* _Work task_: What is expected is a word-for-word copy of all the entries.
[Dataset entries]
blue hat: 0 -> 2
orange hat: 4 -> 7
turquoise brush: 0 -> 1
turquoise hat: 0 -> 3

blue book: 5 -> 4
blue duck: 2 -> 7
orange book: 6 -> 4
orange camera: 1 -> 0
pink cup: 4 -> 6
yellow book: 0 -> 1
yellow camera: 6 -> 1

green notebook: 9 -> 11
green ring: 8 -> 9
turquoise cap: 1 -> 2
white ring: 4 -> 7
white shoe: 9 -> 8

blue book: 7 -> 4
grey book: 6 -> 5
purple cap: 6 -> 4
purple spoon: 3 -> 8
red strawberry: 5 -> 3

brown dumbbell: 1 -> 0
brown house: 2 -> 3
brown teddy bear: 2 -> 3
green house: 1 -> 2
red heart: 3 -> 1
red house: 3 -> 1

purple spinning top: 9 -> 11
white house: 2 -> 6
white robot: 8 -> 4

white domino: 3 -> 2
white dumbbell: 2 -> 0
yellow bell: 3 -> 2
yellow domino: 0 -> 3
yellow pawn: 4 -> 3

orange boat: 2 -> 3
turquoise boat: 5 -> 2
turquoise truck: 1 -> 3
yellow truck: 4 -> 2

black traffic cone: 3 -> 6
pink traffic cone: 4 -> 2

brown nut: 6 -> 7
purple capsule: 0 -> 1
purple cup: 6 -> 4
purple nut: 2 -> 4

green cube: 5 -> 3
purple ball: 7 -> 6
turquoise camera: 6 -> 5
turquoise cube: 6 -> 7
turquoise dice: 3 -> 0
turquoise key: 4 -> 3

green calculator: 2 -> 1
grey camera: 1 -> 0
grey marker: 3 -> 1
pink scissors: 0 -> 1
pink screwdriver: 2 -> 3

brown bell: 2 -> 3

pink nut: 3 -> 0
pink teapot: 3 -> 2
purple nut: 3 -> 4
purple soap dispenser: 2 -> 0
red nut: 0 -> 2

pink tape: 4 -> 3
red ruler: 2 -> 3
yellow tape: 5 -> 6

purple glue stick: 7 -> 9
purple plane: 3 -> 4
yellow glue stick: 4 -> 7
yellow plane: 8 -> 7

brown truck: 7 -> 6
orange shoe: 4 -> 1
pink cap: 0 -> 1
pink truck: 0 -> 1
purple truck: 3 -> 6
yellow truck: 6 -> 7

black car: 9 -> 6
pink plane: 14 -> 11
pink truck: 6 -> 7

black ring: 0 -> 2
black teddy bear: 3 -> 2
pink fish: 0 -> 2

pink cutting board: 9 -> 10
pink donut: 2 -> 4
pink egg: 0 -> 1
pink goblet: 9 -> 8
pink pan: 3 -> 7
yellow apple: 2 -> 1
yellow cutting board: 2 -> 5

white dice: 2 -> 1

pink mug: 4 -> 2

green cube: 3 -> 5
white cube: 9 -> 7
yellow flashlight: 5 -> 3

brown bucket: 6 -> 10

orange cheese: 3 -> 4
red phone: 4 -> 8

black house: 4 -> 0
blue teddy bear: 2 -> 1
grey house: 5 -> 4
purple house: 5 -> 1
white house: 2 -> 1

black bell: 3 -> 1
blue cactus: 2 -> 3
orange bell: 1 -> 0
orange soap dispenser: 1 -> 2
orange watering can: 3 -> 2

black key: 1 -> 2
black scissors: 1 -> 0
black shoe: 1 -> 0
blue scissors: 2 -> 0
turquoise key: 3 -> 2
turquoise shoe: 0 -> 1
[/Dataset entries]
* _Exercise result_:
blue hat: 0 -> 2
orange hat: 4 -> 7
turquoise brush: 0 -> 1
turquoise hat: 0 -> 3

blue book: 5 -> 4
blue duck: 2 -> 7
orange book: 6 -> 4
orange camera: 1 -> 0
pink cup: 4 -> 6
yellow book: 0 -> 1
yellow camera: 6 -> 1

green notebook: 9 -> 11
green ring: 8 -> 9
turquoise cap: 1 -> 2
white ring: 4 -> 7
white shoe: 9 -> 8

blue book: 7 -> 4
grey book: 6 -> 5
purple cap: 6 -> 4
purple spoon: 3 -> 8
red strawberry: 5 -> 3

brown dumbbell: 1 -> 0
brown house: 2 -> 3
brown teddy bear: 2 -> 3
green house: 1 -> 2
red heart: 3 -> 1
red house: 3 -> 1

purple spinning top: 9 -> 11
white house: 2 -> 6
white robot: 8 -> 4

white domino: 3 -> 2
white dumbbell: 2 -> 0
yellow bell: 3 -> 2
yellow domino: 0 -> 3
yellow pawn: 4 -> 3

orange boat: 2 -> 3
turquoise boat: 5 -> 2
turquoise truck: 1 -> 3
yellow truck: 4 -> 2

black traffic cone: 3 -> 6
pink traffic cone: 4 -> 2

brown nut: 6 -> 7
purple capsule: 0 -> 1
purple cup: 6 -> 4
purple nut: 2 -> 4

green cube: 5 -> 3
purple ball: 7 -> 6
turquoise camera: 6 -> 5
turquoise cube: 6 -> 7
turquoise dice: 3 -> 0
turquoise key: 4 -> 3

green calculator: 2 -> 1
grey camera: 1 -> 0
grey marker: 3 -> 1
pink scissors: 0 -> 1
pink screwdriver: 2 -> 3

brown bell: 2 -> 3

pink nut: 3 -> 0
pink teapot: 3 -> 2
purple nut: 3 -> 4
purple soap dispenser: 2 -> 0
red nut: 0 -> 2

pink tape: 4 -> 3
red ruler: 2 -> 3
yellow tape: 5 -> 6

purple glue stick: 7 -> 9
purple plane: 3 -> 4
yellow glue stick: 4 -> 7
yellow plane: 8 -> 7

brown truck: 7 -> 6
orange shoe: 4 -> 1
pink cap: 0 -> 1
pink truck: 0 -> 1
purple truck: 3 -> 6
yellow truck: 6 -> 7

black car: 9 -> 6
pink plane: 14 -> 11
pink truck: 6 -> 7

black ring: 0 -> 2
black teddy bear: 3 -> 2
pink fish: 0 -> 2

pink cutting board: 9 -> 10
pink donut: 2 -> 4
pink egg: 0 -> 1
pink goblet: 9 -> 8
pink pan: 3 -> 7
yellow apple: 2 -> 1
yellow cutting board: 2 -> 5

white dice: 2 -> 1

pink mug: 4 -> 2

green cube: 3 -> 5
white cube: 9 -> 7
yellow flashlight: 5 -> 3

brown bucket: 6 -> 10

orange cheese: 3 -> 4
red phone: 4 -> 8

black house: 4 -> 0
blue teddy bear: 2 -> 1
grey house: 5 -> 4
purple house: 5 -> 1
white house: 2 -> 1

black bell: 3 -> 1
blue cactus: 2 -> 3
orange bell: 1 -> 0
orange soap dispenser: 1 -> 2
orange watering can: 3 -> 2

black key: 1 -> 2
black scissors: 1 -> 0
black shoe: 1 -> 0
blue scissors: 2 -> 0
turquoise key: 3 -> 2
turquoise shoe: 0 -> 1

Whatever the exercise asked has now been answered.